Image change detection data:
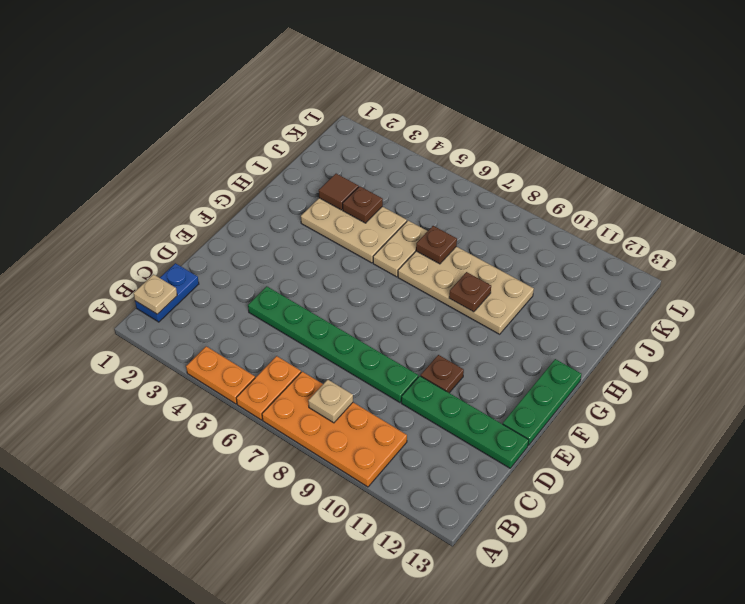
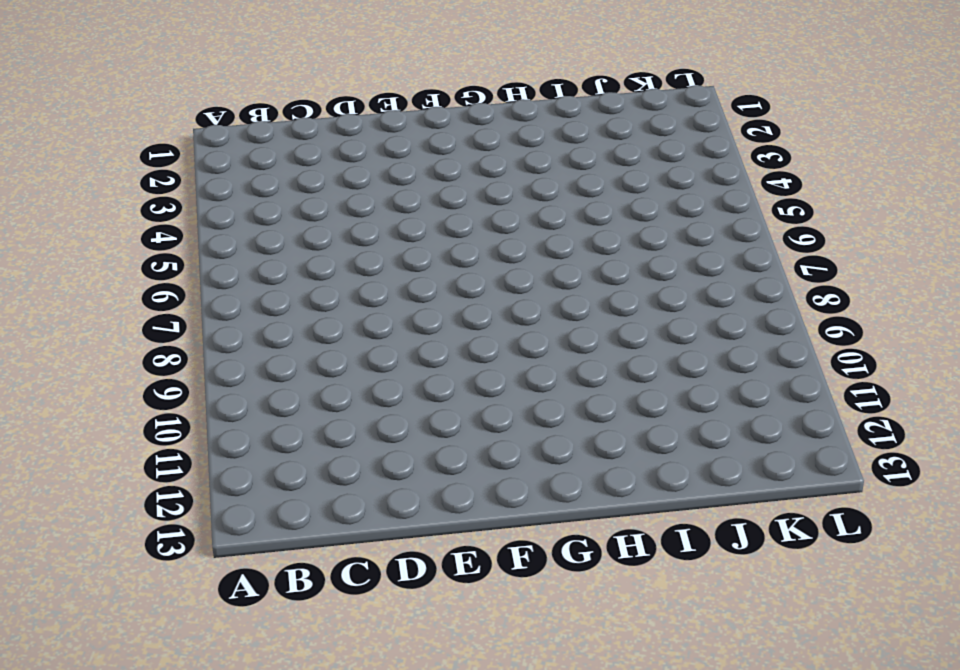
none -> orange plate A4:A5 level 1
none -> orange plate A6:B6 level 1
none -> orange plate A7:B10 level 1

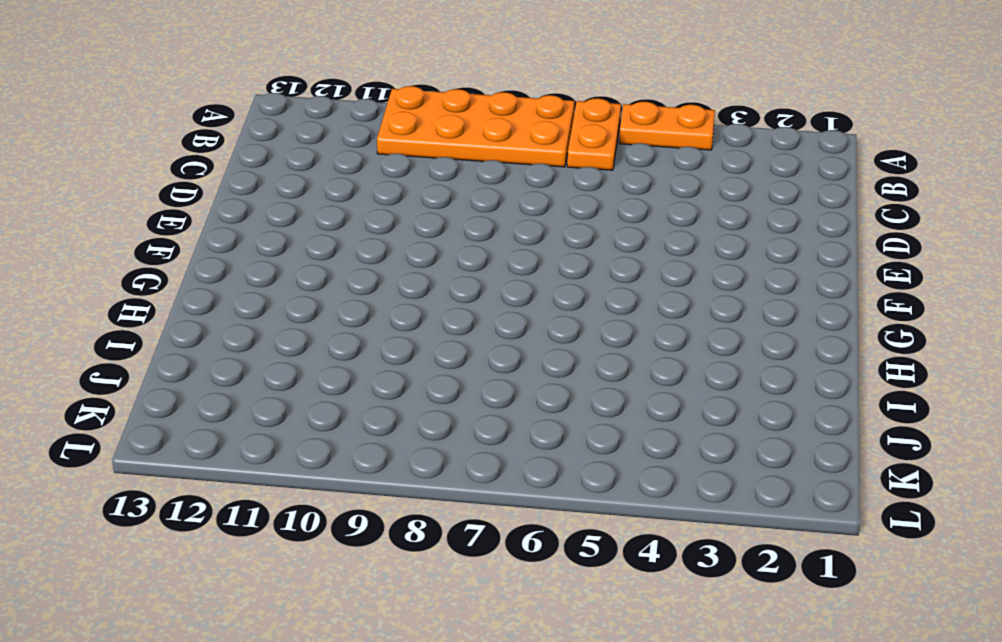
none -> blue plate B1:C1 level 1
none -> green plate D4:D9 level 1
none -> green plate D10:D13 level 1

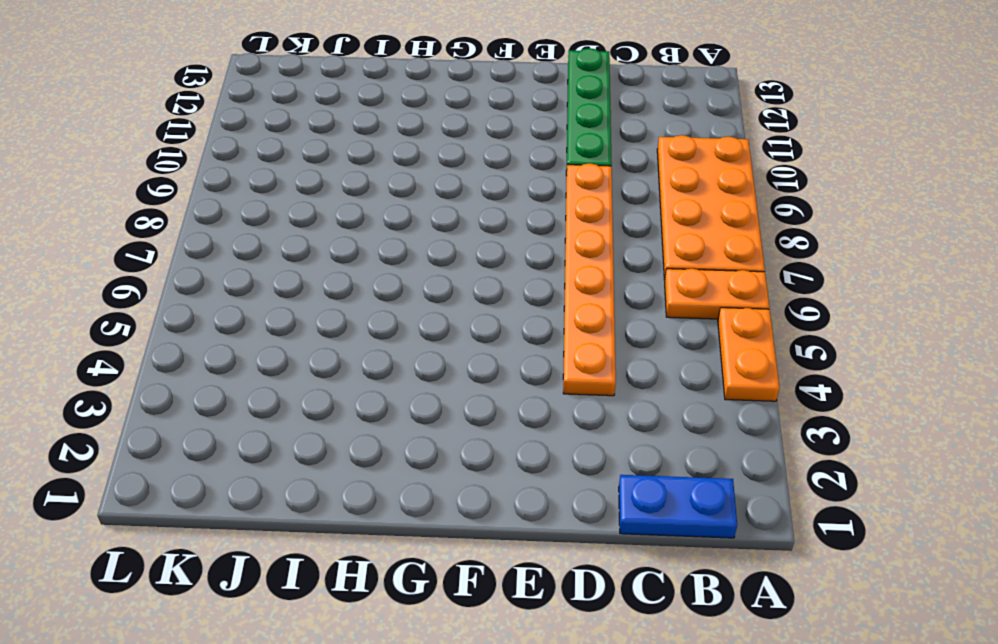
orange plate D4:D9 level 1 -> green plate D4:D9 level 1
none -> brown plate E10 level 1
none -> green plate E13:G13 level 1
none -> tan plate H3:I5 level 1

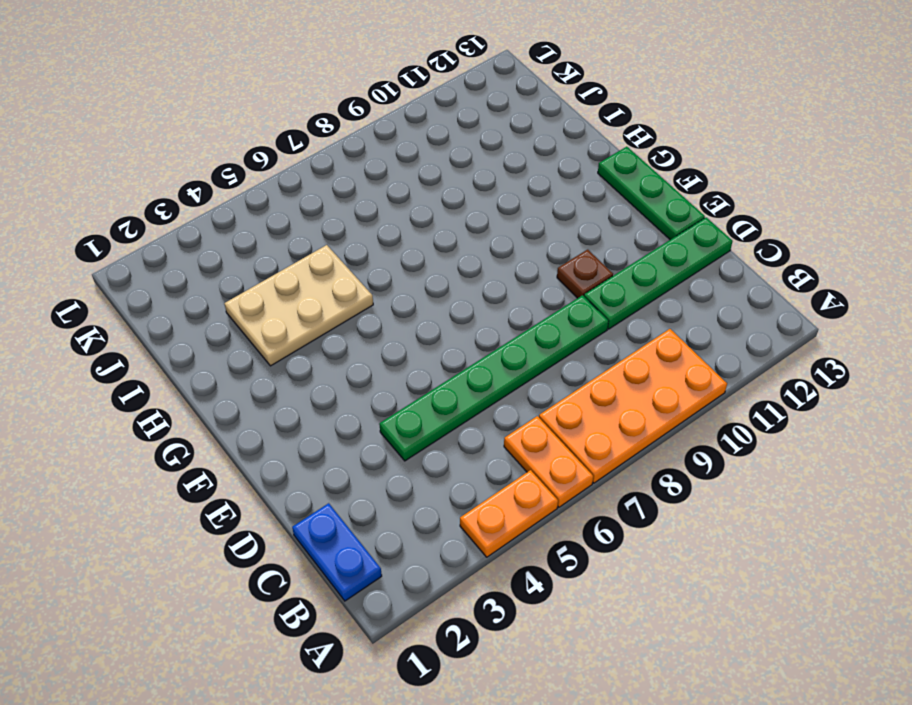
none -> tan plate H6:I6 level 1
none -> tan plate H7:I10 level 1
none -> tan plate B1 level 2

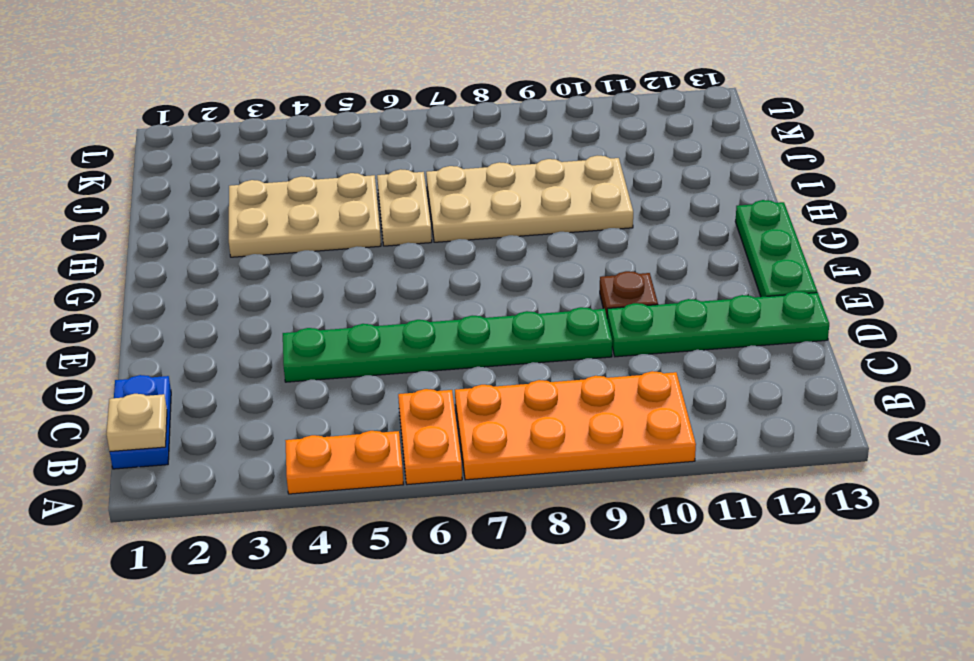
none -> tan plate B8 level 2
none -> brown plate H9 level 2
none -> brown tile I3 level 2

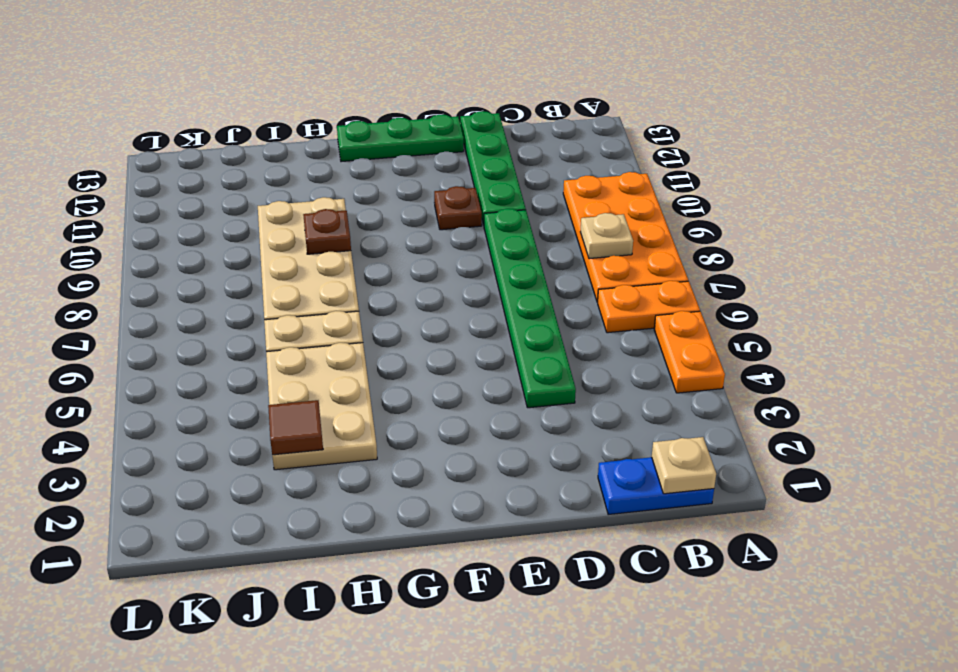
none -> brown plate I4 level 2
none -> brown plate I7 level 2

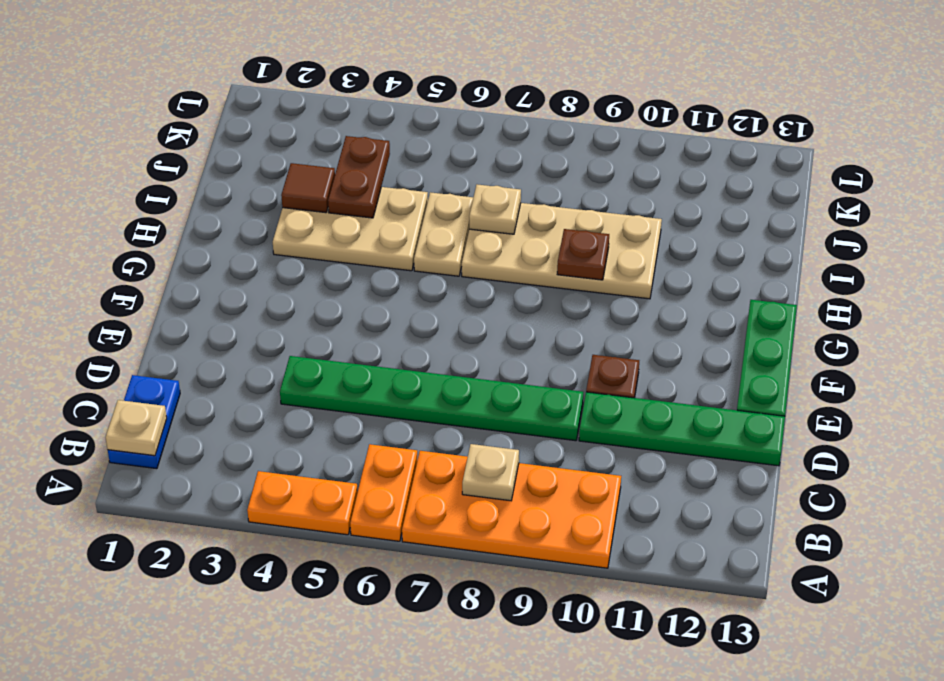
brown plate I4:J4 level 2 -> brown plate I4 level 2
tan plate I7 level 2 -> brown plate I7 level 2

_Problem details_: Only the lines with "orange" are needed; find them in the records and copy each one.

_Result_:
none -> orange plate A4:A5 level 1
none -> orange plate A6:B6 level 1
none -> orange plate A7:B10 level 1
orange plate D4:D9 level 1 -> green plate D4:D9 level 1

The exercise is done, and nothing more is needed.